Copy each line of the records that holds the string "traffic".

--- Given information ---

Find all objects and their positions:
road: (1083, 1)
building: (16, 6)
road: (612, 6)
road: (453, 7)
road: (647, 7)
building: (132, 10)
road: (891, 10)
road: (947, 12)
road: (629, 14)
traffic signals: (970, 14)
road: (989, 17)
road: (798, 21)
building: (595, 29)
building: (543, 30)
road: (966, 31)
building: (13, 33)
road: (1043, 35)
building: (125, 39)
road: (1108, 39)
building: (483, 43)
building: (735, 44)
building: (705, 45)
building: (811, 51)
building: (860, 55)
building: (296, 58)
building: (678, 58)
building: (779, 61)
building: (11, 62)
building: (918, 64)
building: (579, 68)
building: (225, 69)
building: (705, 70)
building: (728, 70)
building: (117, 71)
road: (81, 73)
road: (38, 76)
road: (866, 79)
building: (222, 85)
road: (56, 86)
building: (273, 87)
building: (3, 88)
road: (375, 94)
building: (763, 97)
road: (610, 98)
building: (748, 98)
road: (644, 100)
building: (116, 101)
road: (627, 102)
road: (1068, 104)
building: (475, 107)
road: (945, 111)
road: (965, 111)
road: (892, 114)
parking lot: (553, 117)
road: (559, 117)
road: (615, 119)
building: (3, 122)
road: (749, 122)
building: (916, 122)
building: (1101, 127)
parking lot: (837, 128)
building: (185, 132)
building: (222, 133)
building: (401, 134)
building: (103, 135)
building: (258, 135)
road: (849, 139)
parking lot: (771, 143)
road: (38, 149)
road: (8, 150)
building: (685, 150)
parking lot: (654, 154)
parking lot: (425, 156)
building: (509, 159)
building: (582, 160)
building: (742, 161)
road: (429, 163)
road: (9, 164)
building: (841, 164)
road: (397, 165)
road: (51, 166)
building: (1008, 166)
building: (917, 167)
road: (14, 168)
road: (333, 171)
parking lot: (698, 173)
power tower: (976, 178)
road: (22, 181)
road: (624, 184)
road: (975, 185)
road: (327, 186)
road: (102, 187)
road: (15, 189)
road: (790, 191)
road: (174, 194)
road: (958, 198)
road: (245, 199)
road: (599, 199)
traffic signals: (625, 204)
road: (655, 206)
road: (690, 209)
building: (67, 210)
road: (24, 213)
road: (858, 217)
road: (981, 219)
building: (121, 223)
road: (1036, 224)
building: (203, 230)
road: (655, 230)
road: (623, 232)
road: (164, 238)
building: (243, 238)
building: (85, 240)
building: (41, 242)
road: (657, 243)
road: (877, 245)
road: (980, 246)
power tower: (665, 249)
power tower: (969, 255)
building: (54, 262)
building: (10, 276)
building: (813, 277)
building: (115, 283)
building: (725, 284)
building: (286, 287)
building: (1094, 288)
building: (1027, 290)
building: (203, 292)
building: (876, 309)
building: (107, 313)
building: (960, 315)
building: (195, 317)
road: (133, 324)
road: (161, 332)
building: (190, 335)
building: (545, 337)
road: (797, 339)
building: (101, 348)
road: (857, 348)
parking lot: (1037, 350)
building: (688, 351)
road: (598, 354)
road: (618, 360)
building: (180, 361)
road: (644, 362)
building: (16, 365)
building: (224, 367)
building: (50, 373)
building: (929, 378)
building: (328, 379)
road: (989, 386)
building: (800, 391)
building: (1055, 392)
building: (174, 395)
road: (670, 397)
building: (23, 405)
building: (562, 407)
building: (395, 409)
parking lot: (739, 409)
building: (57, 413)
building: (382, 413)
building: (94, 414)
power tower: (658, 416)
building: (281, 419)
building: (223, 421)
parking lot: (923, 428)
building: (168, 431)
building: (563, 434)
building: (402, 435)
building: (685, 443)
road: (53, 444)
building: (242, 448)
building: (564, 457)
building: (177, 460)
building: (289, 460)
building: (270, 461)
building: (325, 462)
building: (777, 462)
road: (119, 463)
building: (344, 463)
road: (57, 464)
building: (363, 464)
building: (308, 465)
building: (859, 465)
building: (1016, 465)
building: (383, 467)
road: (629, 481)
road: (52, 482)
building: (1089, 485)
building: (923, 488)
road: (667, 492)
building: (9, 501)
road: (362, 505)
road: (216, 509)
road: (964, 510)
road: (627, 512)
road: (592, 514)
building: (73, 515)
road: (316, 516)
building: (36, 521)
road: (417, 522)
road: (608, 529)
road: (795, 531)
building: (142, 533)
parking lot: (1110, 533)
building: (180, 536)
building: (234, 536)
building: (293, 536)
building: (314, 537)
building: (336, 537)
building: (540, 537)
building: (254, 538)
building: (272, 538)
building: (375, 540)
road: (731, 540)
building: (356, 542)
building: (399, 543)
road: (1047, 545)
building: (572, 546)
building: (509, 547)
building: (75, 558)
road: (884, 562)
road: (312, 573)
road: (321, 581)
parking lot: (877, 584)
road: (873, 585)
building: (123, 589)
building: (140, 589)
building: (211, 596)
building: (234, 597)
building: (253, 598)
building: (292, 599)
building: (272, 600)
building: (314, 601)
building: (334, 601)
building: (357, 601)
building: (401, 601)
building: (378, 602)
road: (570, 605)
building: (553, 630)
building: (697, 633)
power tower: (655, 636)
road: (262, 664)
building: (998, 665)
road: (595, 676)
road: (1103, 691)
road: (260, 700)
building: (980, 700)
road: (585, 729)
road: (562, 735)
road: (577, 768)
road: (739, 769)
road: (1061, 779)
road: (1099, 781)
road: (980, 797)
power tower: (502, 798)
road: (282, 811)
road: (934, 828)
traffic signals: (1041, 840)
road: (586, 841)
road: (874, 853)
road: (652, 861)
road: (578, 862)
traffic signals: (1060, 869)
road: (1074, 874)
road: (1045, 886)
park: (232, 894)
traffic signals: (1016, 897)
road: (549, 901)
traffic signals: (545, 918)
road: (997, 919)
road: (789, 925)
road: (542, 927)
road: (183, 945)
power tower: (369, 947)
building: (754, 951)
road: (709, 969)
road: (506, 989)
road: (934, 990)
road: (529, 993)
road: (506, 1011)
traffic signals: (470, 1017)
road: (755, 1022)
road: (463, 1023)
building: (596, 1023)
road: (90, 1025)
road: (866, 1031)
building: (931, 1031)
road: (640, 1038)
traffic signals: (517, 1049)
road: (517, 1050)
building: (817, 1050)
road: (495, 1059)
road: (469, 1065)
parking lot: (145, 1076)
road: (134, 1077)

---

Exercise solution –
traffic signals: (970, 14)
traffic signals: (625, 204)
traffic signals: (1041, 840)
traffic signals: (1060, 869)
traffic signals: (1016, 897)
traffic signals: (545, 918)
traffic signals: (470, 1017)
traffic signals: (517, 1049)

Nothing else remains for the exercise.